WHAT YOU NEED TO DO:
Reproduce the lines from the one holding "(278, 543) = (276, 121): none -> black key" to the end of the entries. Include both ends and change nothing.

Segment Start: ENTRIES PROVIDED

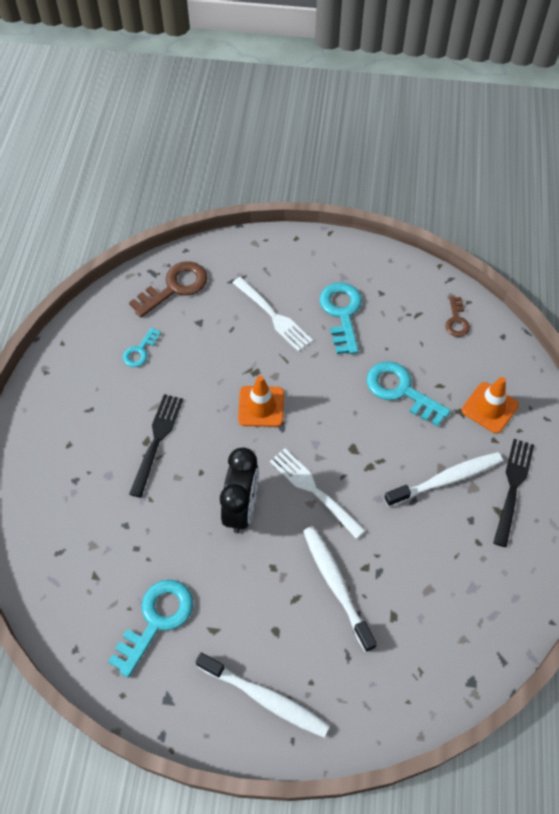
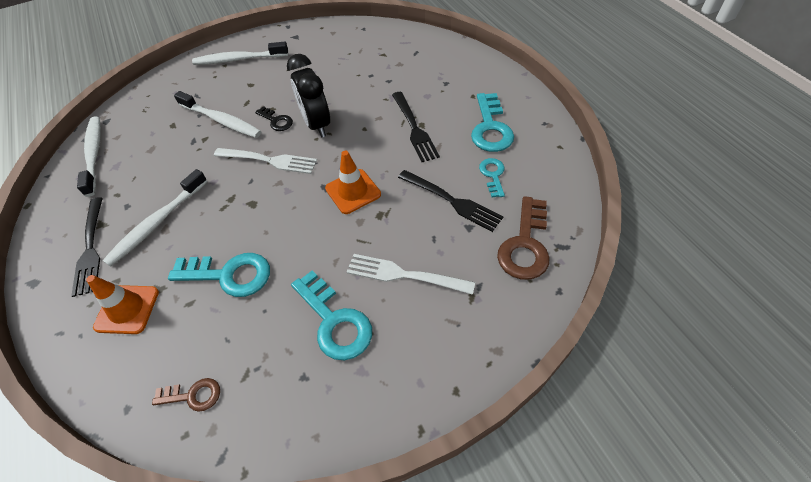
camera: 150 degrees right, 5 degrees down
(156, 620) = (328, 56): turquoise key -> turquoise key (490, 128)
(192, 349) = (452, 201): none -> black fork
(278, 543) = (276, 121): none -> black key
(456, 320) = (193, 395): brown key -> brown key turned 120 degrees clockwise
(494, 623) = (94, 154): none -> white toothbrush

Segment End: ENTRIES PROVIDED

YOUR RESPONSE:
(278, 543) = (276, 121): none -> black key
(456, 320) = (193, 395): brown key -> brown key turned 120 degrees clockwise
(494, 623) = (94, 154): none -> white toothbrush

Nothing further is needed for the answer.